= EXERCISE DATA =
[Start of Attachment]

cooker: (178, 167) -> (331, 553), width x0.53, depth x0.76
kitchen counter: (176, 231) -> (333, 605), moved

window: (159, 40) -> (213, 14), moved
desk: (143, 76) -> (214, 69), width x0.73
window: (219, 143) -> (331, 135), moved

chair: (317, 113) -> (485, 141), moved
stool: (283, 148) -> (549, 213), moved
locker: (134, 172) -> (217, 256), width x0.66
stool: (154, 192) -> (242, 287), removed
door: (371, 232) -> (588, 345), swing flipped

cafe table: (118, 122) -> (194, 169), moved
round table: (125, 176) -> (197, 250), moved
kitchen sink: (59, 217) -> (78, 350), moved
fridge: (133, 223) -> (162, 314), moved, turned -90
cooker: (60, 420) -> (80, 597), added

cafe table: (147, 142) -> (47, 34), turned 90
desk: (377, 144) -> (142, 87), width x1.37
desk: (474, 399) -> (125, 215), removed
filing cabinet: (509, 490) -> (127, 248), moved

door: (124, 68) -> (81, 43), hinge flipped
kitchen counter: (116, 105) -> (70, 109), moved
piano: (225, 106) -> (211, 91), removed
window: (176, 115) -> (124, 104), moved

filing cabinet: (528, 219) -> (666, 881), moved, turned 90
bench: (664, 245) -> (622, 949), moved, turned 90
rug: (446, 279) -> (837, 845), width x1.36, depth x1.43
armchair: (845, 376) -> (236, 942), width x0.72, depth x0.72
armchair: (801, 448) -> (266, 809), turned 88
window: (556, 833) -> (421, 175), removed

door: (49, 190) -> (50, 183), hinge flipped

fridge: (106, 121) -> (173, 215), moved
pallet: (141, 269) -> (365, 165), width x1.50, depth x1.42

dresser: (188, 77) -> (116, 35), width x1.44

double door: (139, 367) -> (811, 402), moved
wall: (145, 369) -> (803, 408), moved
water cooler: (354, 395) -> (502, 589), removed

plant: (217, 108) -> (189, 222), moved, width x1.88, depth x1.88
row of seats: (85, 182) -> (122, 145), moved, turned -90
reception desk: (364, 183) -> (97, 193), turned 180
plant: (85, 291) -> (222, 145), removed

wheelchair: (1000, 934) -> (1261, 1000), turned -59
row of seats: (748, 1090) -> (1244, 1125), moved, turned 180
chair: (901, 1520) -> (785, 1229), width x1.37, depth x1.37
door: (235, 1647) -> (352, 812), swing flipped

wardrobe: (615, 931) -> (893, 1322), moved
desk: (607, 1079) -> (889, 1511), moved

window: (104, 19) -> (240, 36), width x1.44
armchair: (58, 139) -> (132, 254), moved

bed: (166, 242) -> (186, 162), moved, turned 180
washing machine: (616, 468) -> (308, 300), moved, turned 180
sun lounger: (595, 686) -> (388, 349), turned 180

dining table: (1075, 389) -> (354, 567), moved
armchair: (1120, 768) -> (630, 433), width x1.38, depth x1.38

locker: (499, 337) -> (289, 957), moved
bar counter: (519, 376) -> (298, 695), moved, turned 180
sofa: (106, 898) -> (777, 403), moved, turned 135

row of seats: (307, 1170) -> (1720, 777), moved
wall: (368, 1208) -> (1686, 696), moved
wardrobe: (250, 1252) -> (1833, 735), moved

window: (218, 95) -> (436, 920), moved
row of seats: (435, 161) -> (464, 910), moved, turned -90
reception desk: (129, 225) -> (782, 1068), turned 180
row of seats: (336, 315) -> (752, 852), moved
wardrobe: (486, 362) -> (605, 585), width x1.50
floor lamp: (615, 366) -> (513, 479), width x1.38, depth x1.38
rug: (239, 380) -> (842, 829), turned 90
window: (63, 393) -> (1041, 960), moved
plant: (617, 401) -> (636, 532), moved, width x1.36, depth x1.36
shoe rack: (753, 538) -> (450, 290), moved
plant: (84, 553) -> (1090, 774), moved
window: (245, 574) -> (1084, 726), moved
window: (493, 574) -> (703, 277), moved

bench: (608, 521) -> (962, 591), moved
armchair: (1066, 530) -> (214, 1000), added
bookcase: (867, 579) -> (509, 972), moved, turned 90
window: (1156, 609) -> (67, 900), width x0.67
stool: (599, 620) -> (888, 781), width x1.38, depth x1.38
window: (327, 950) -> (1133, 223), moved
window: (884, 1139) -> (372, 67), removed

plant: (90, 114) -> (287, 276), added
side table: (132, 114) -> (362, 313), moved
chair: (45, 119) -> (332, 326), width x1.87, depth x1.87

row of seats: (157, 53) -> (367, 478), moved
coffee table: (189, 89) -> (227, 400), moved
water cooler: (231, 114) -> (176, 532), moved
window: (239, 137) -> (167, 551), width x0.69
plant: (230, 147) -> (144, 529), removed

[End of Attachment]

= WORK INSTRUCTION =
An exact number is called for here: how many lines across the records contain the word "locker". Nothing else belongs in the answer.

= RESPONSE BELOW =
2